Scan the records for lines with the word "turquoise", and copy every such line.
=== PROVIDED ENTRIES ===
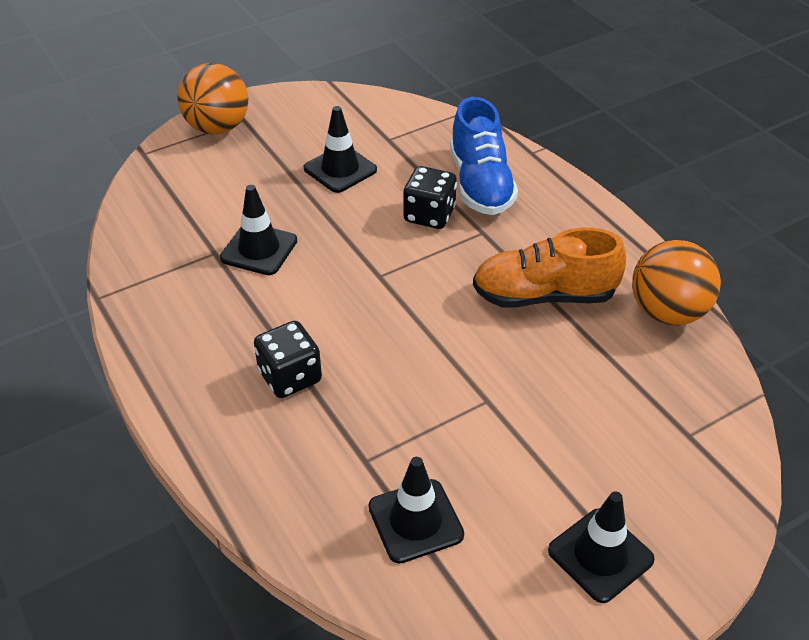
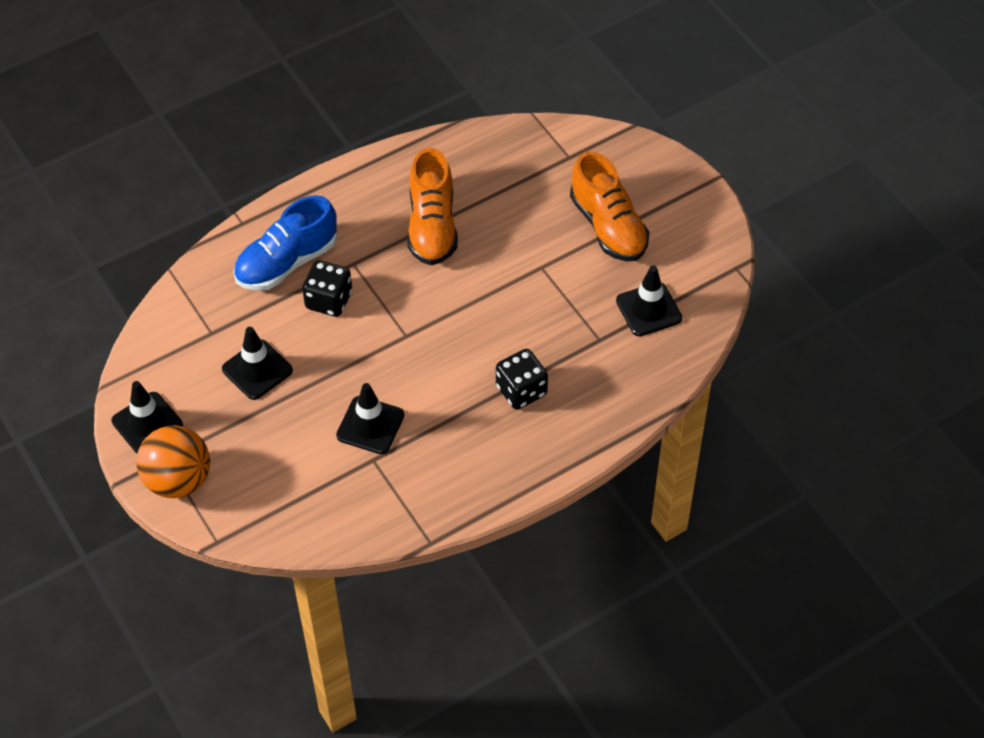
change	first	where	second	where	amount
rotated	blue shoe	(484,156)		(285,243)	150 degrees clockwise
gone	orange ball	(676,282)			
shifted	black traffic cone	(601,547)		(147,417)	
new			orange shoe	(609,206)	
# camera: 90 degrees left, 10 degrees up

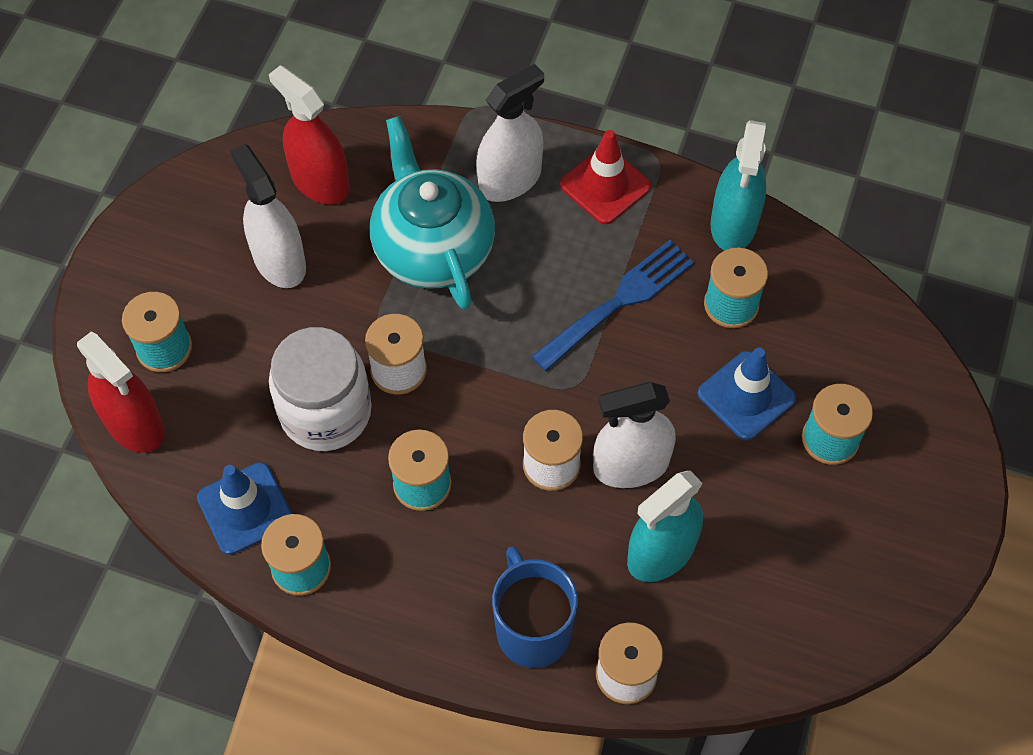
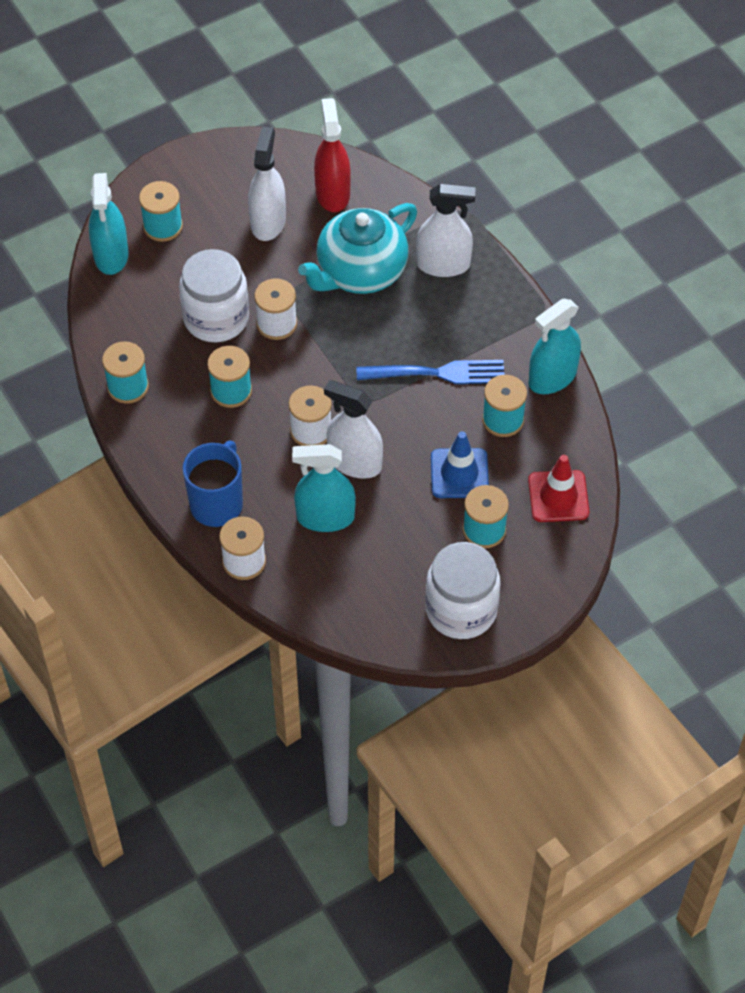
change	first	where	second	where	amount
rotated	turquoise teapot	(432,212)		(357,248)	150 degrees counterclockwise
shifted	red traffic cone	(605,177)		(558,488)	
repainted	red spray bottle	(121,392)	turquoise spray bottle	(109,224)	
gone	blue traffic cone	(244,508)			
new			white jar	(463,590)	
# camera: 40 degrees right, 5 degrees down

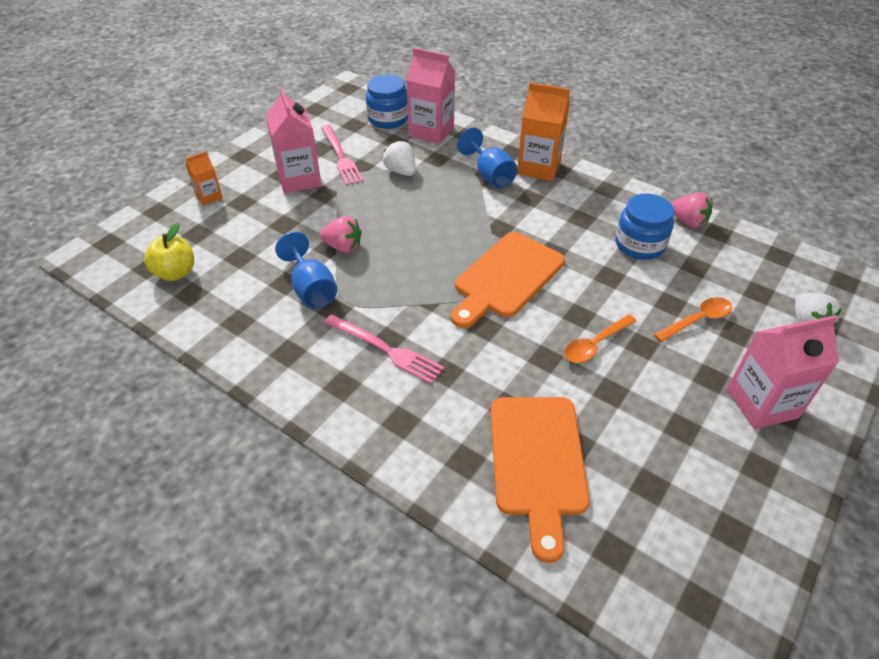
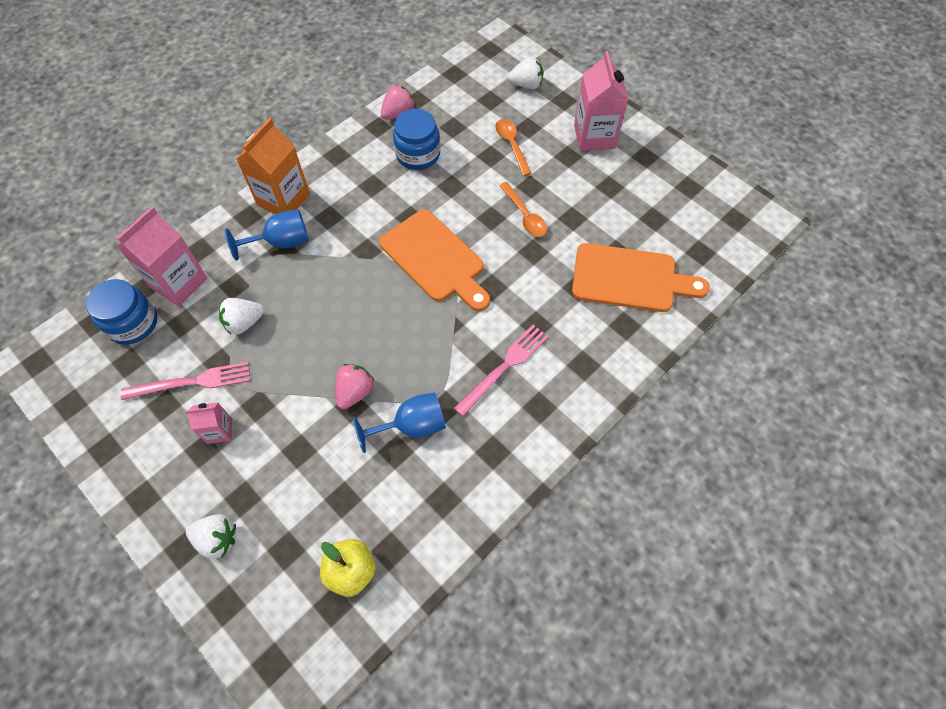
change	first	where	second	where	amount
scaled	pink carton	(294,140)		(208,423)	x0.53
swapped	orange carton	(204,178)	white strawberry	(211,536)	
# camera: 80 degrees left, 15 degrees up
===
• _SOLUTION FOR THIS EXERCISE_:
rotated	turquoise teapot	(432,212)		(357,248)	150 degrees counterclockwise
repainted	red spray bottle	(121,392)	turquoise spray bottle	(109,224)	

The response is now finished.